↓

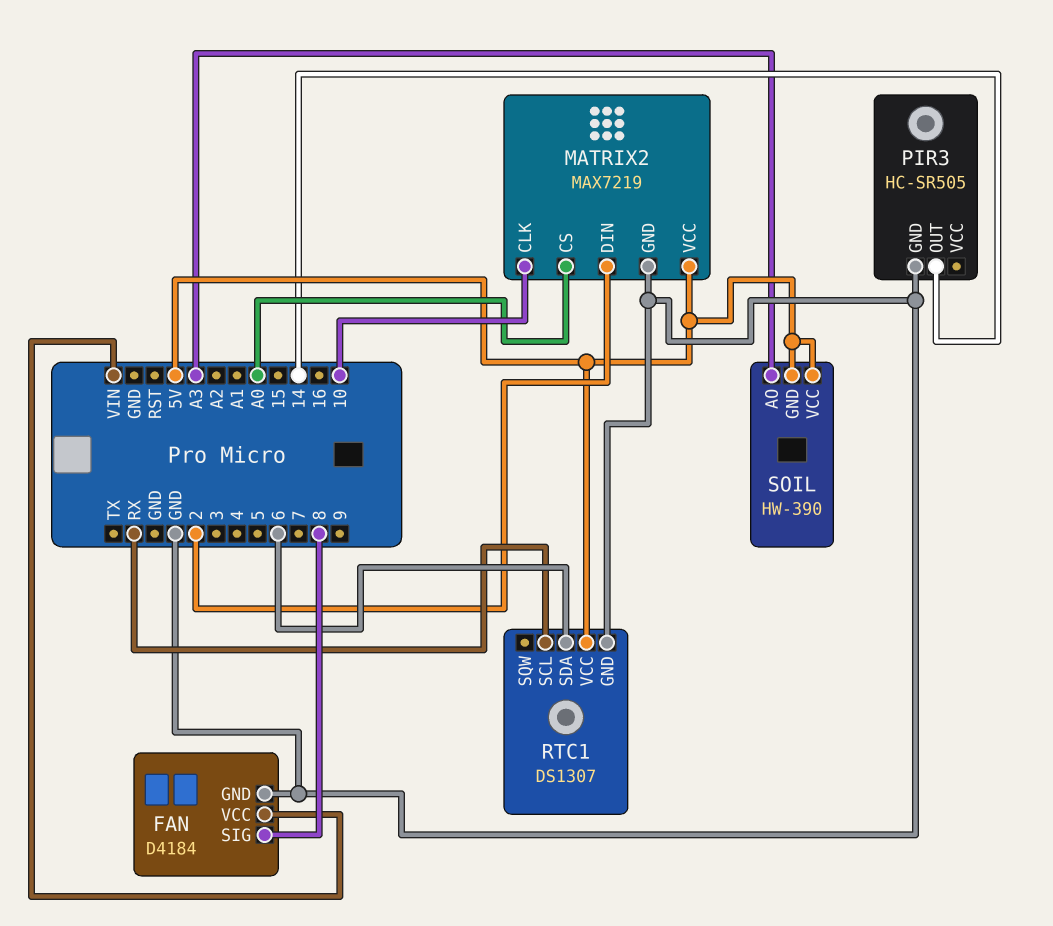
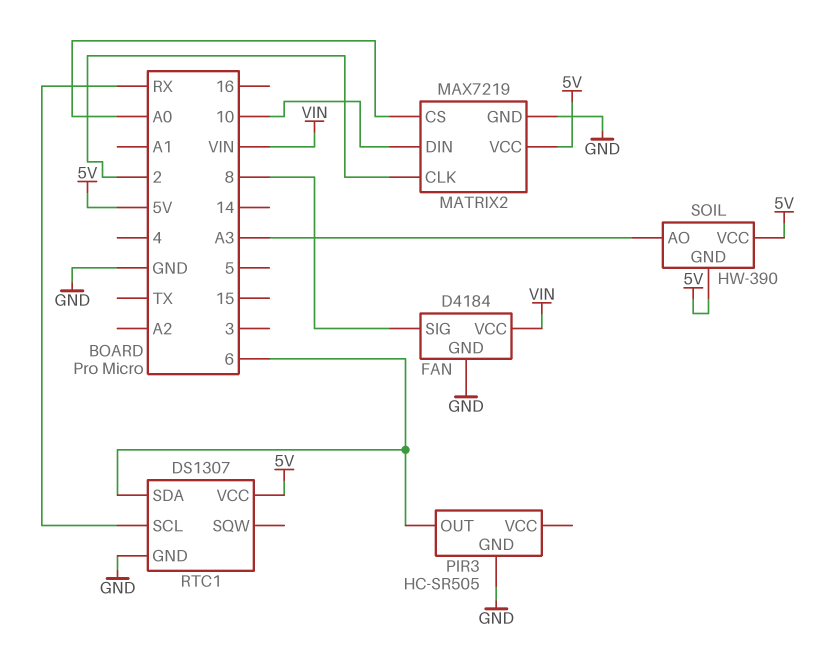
MATRIX2 pin CLK: 10 -> 2
MATRIX2 pin DIN: 2 -> 10
PIR3 pin OUT: 14 -> 6

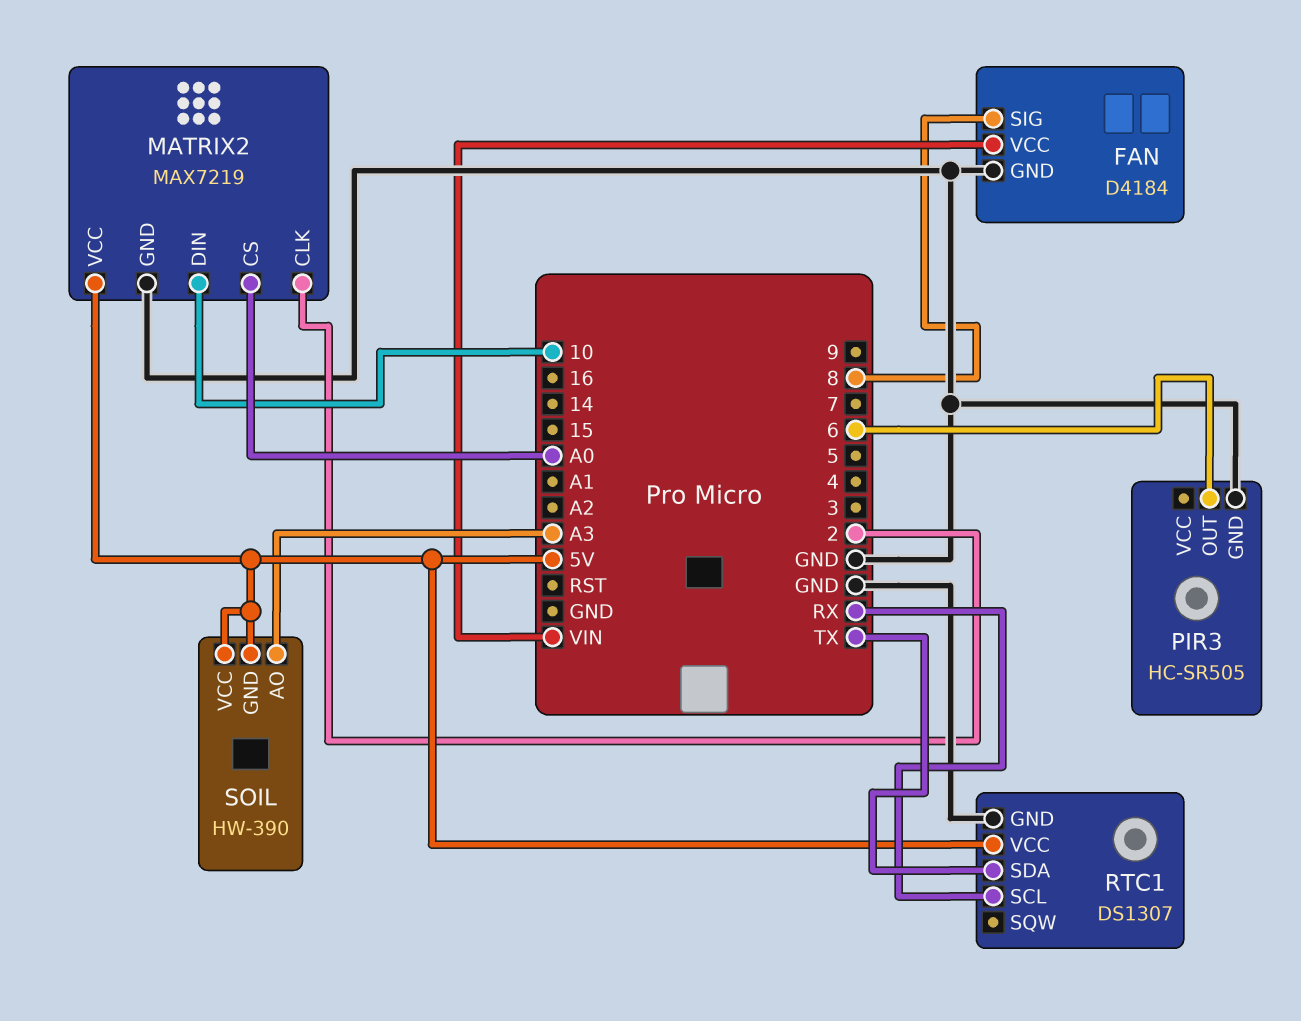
RTC1 pin SDA: 6 -> TX

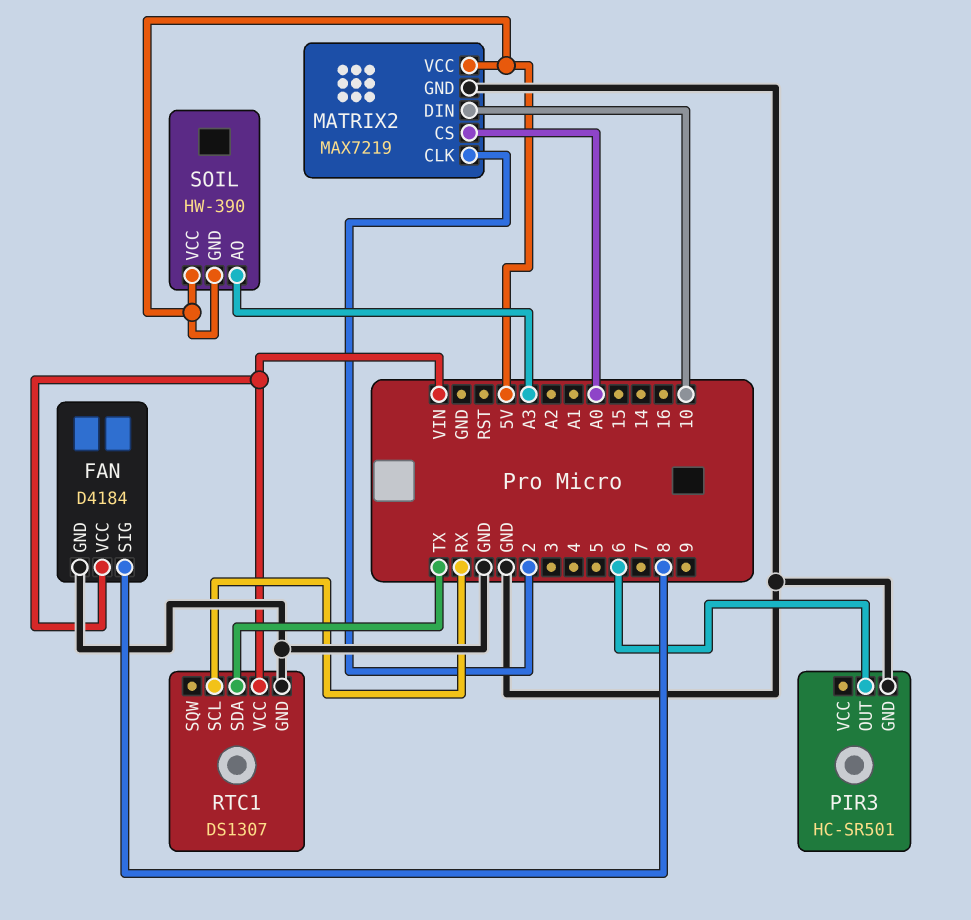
PIR3: HC-SR505 -> HC-SR501
RTC1 pin VCC: 5V -> VIN

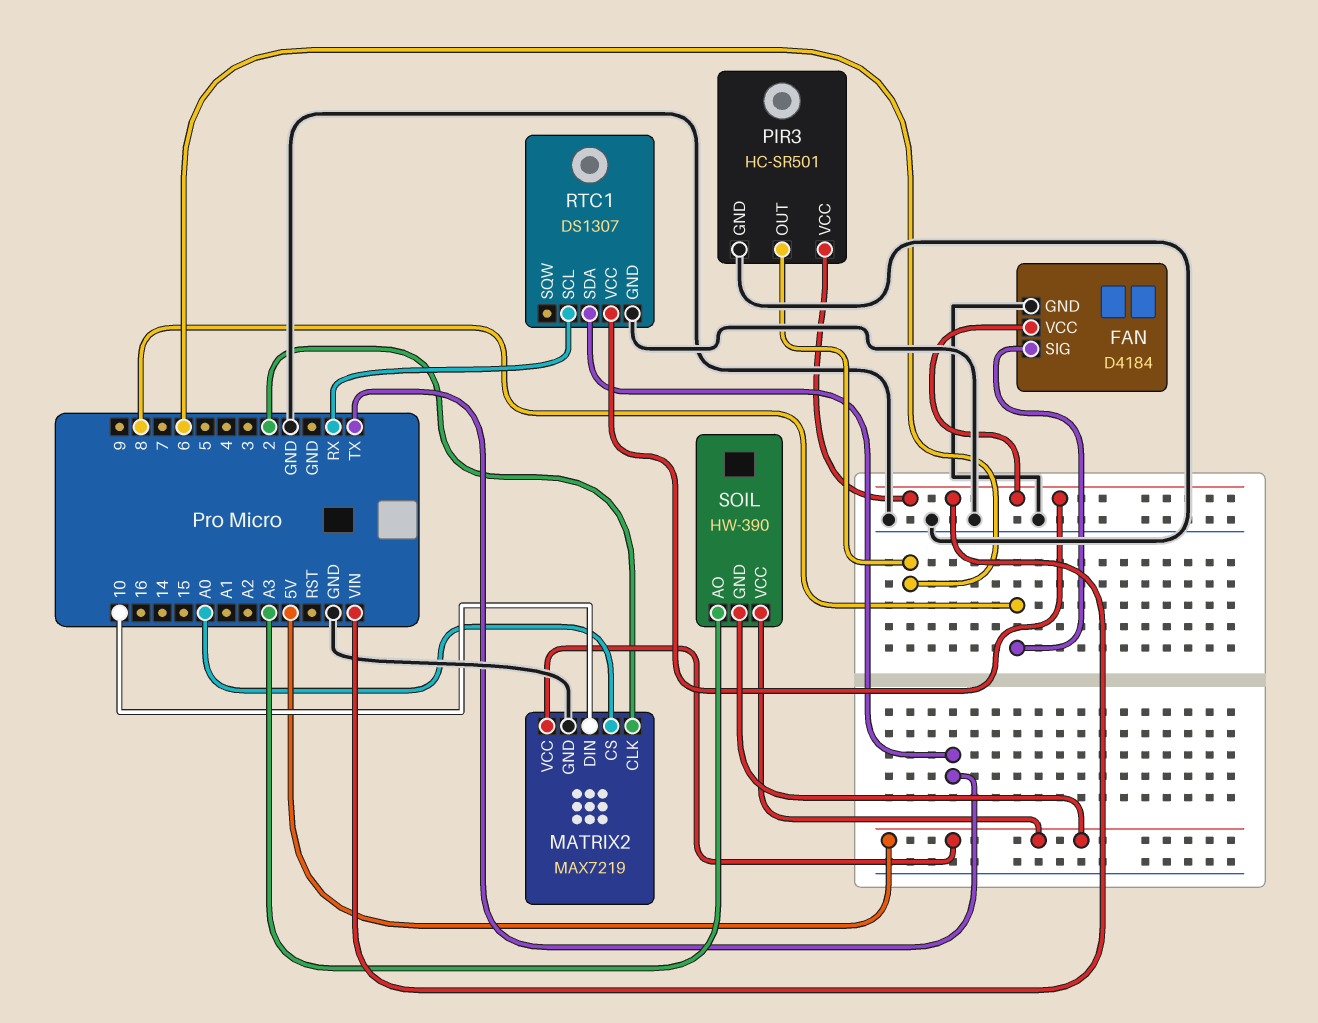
PIR3 pin VCC: none -> VIN

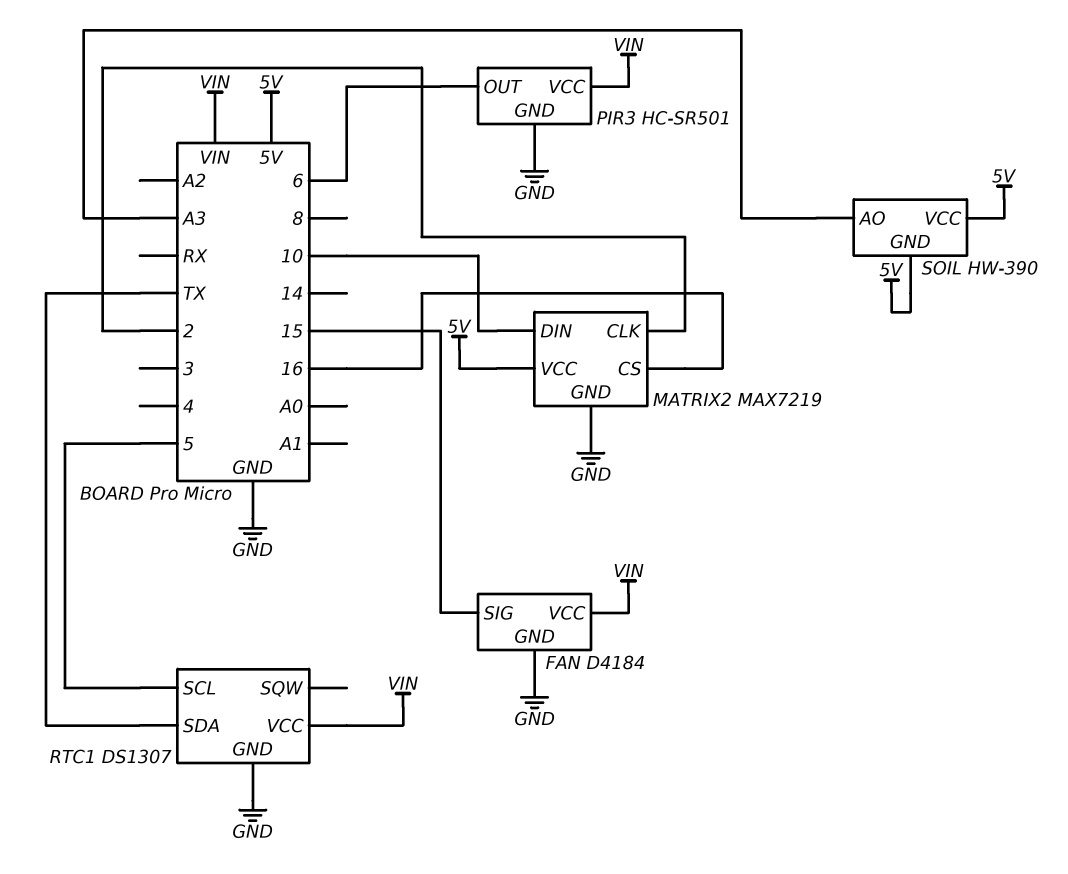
FAN pin SIG: 8 -> 15
MATRIX2 pin CS: A0 -> 16
RTC1 pin SCL: RX -> 5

↑

TASK BRIEF >> Return the material verbatim; the images are not to appear in the copy.

OUTPUT FOR THIS EXERCISE >>
MATRIX2 pin CLK: 10 -> 2
MATRIX2 pin DIN: 2 -> 10
PIR3 pin OUT: 14 -> 6

RTC1 pin SDA: 6 -> TX

PIR3: HC-SR505 -> HC-SR501
RTC1 pin VCC: 5V -> VIN

PIR3 pin VCC: none -> VIN

FAN pin SIG: 8 -> 15
MATRIX2 pin CS: A0 -> 16
RTC1 pin SCL: RX -> 5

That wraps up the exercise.